▸ REQUIREMENT: For the data below, transcribe the part that opens with the line containing "none -> brown round brick A5 level 1" and closes with the line containing "none -> white tile E10:F10 level 1", exactly and with no pictures.

▸ PROVIDED INFORMATION:
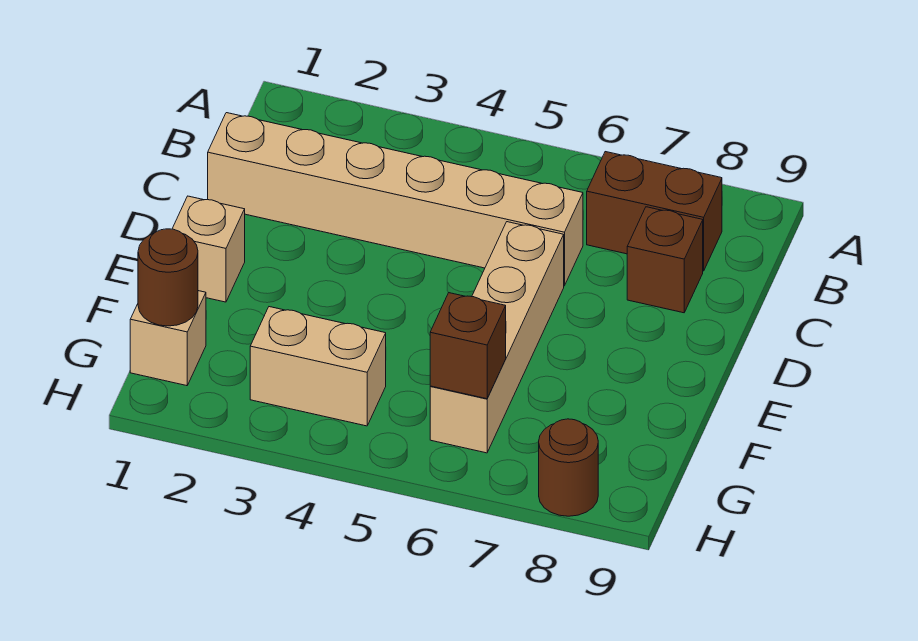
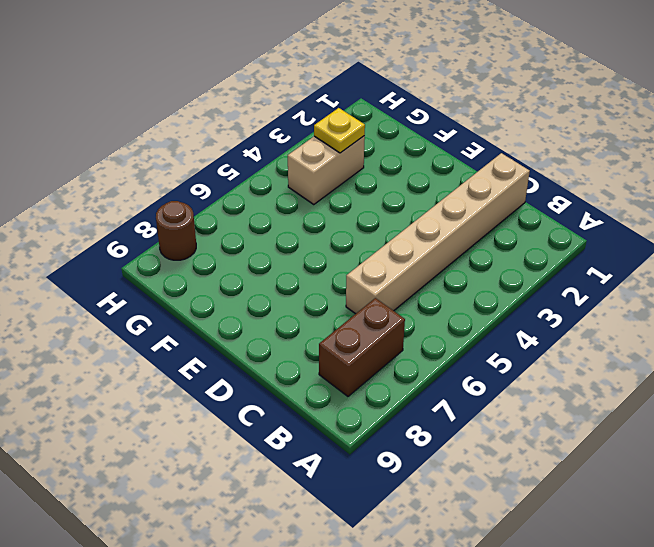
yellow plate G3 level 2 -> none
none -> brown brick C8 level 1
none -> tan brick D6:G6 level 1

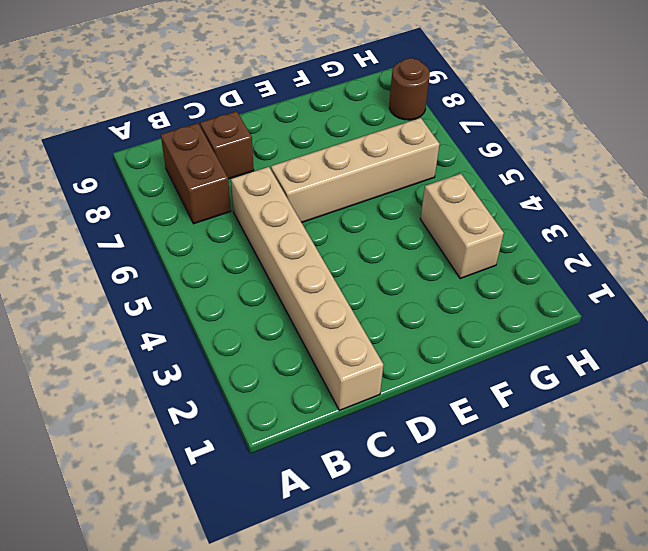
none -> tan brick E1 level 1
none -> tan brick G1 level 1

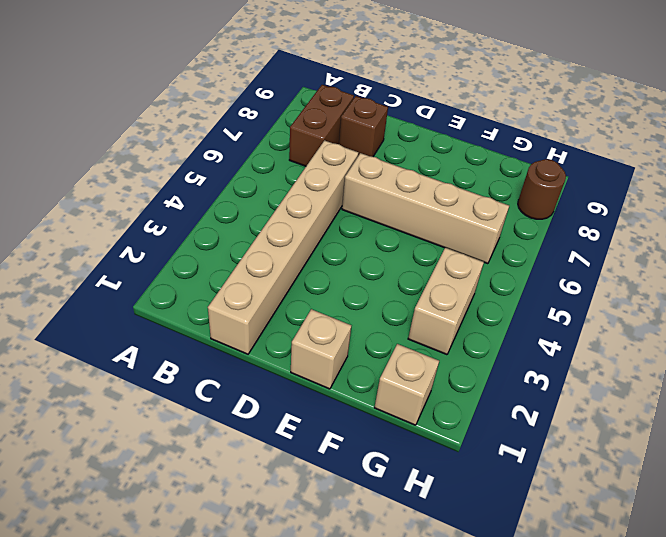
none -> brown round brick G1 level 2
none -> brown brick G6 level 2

--

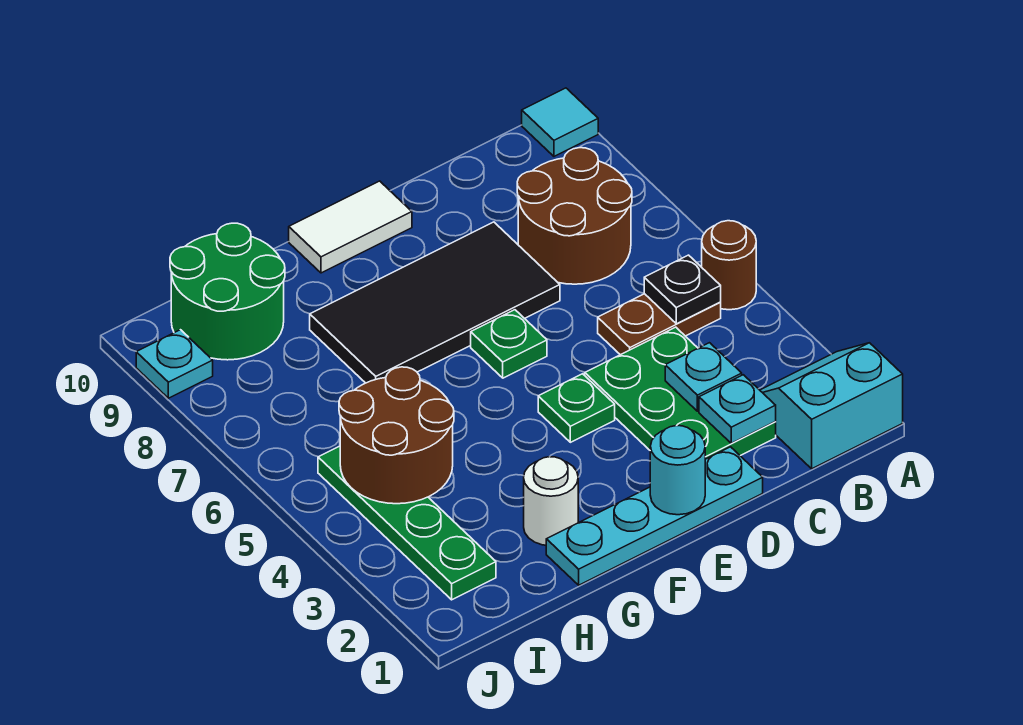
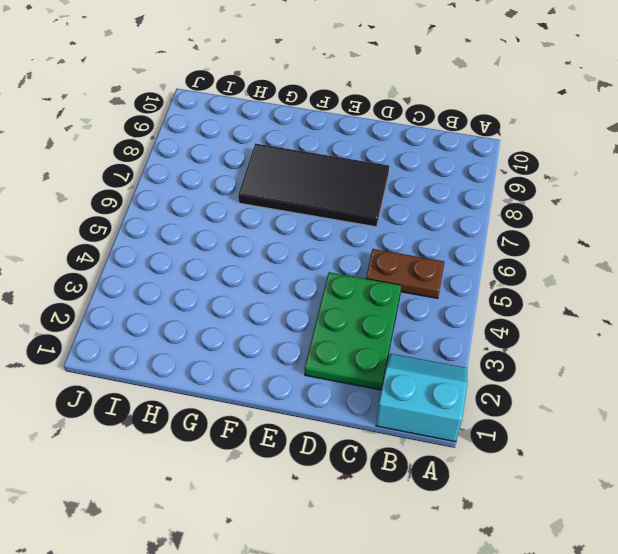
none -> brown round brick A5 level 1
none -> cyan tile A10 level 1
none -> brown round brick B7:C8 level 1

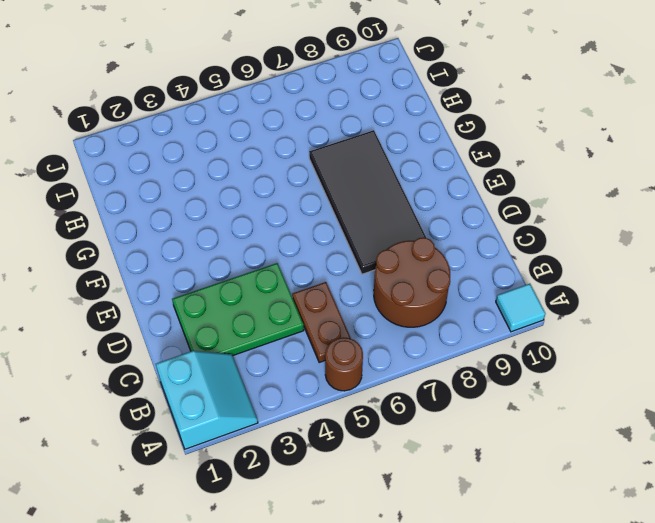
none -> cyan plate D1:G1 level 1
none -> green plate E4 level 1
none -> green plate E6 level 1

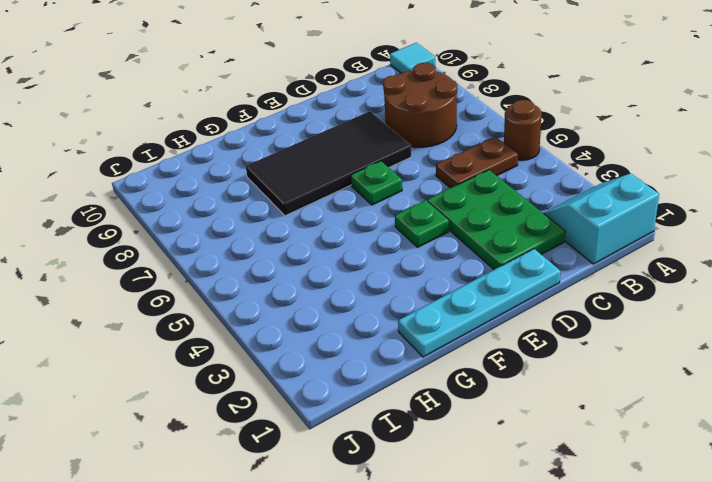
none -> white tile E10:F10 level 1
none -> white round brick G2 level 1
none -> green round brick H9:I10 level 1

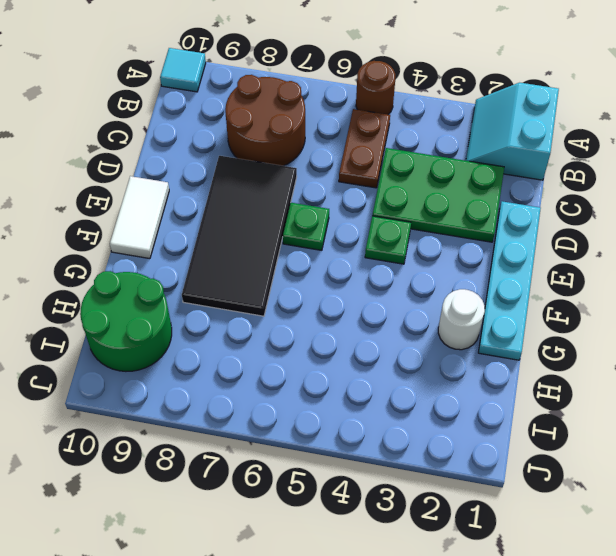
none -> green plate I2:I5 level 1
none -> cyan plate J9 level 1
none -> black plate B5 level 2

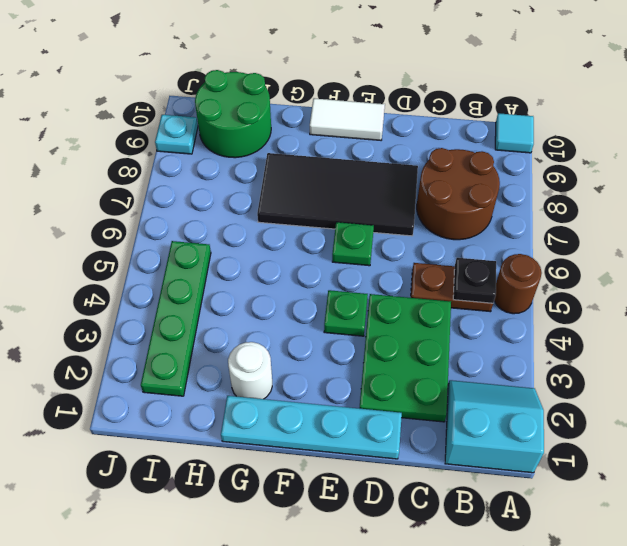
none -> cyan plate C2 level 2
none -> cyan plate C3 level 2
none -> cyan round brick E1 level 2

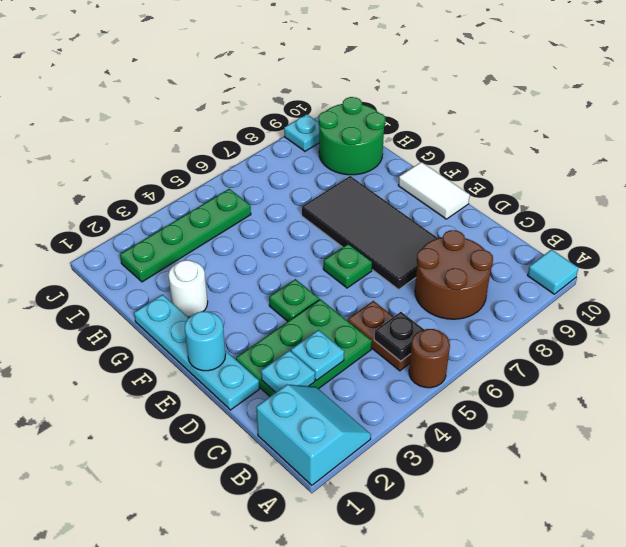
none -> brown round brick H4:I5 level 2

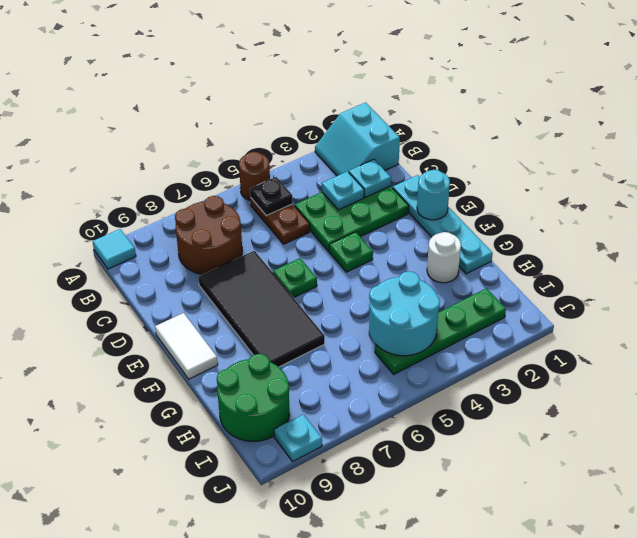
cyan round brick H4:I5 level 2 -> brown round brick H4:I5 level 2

--

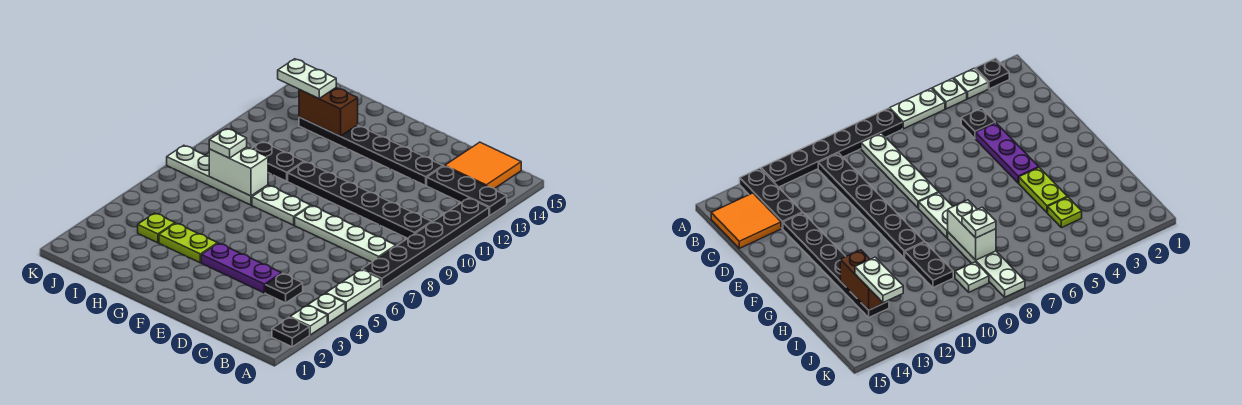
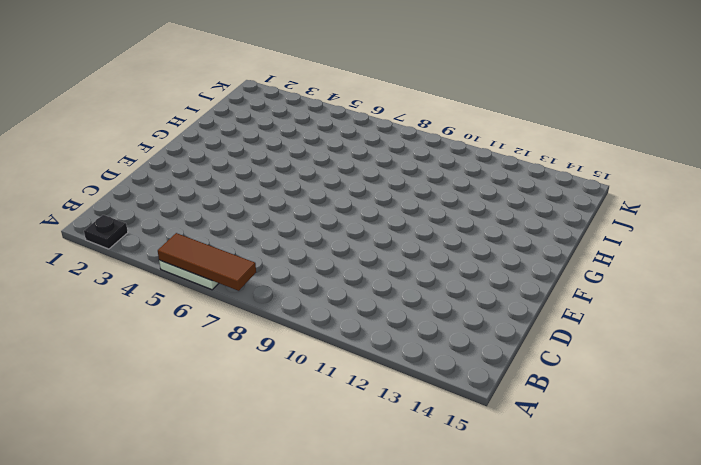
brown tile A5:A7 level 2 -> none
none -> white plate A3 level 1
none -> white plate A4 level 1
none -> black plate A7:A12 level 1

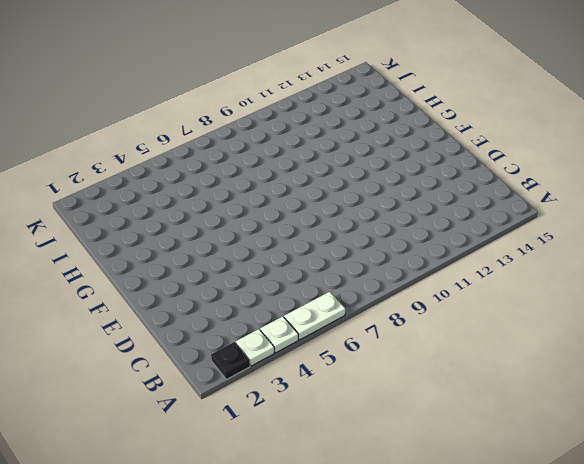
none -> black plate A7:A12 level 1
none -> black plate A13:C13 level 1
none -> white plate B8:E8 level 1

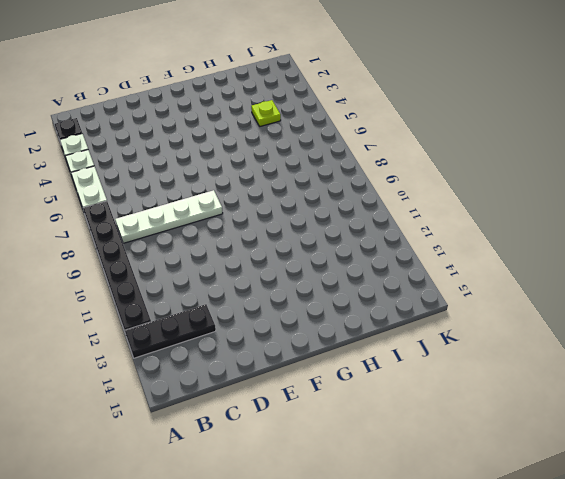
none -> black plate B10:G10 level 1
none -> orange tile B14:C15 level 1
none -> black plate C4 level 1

▸ COMPLETED TASK:
none -> brown round brick A5 level 1
none -> cyan tile A10 level 1
none -> brown round brick B7:C8 level 1

none -> cyan plate D1:G1 level 1
none -> green plate E4 level 1
none -> green plate E6 level 1

none -> white tile E10:F10 level 1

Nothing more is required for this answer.